[Records from a dataset]
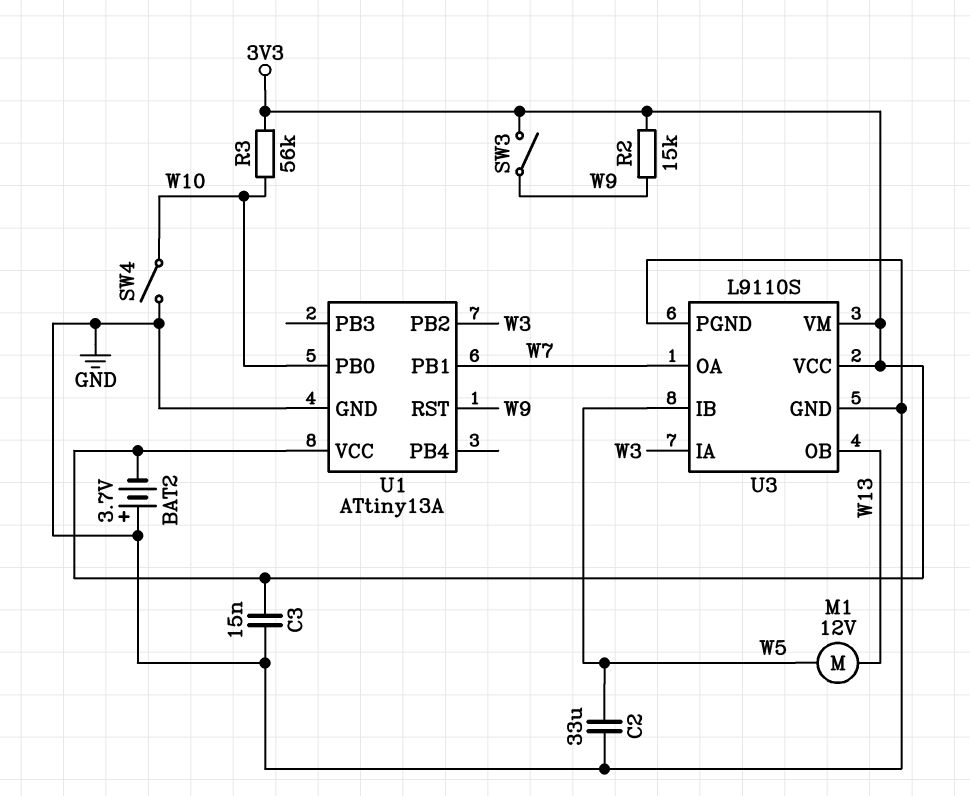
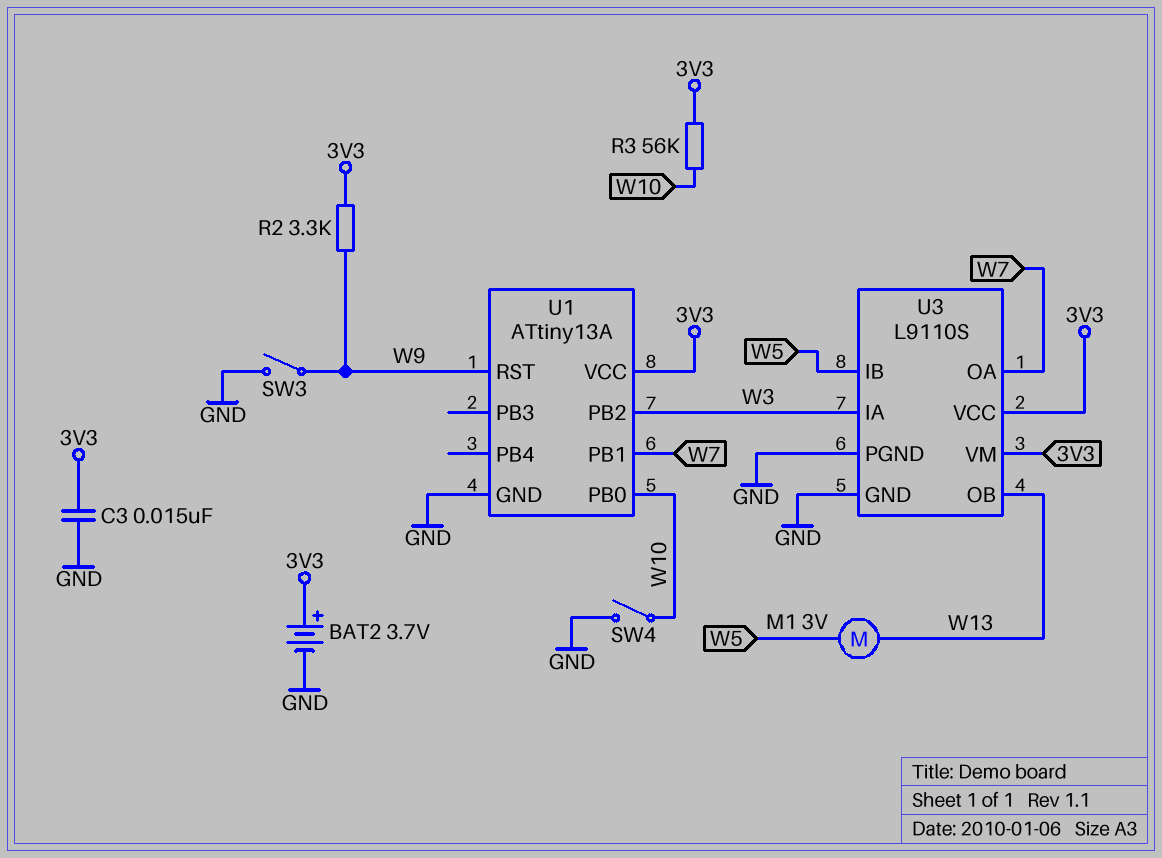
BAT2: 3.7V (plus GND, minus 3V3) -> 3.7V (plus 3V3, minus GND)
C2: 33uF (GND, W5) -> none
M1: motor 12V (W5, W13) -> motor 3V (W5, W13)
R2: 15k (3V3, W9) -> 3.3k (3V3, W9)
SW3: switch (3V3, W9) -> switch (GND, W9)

What is being asked. With both ends included, please retype exactly the lines from the line containing "R2: 15k (3V3, W9) -> 3.3k (3V3, W9)" to the final line of the data.

Written response.
R2: 15k (3V3, W9) -> 3.3k (3V3, W9)
SW3: switch (3V3, W9) -> switch (GND, W9)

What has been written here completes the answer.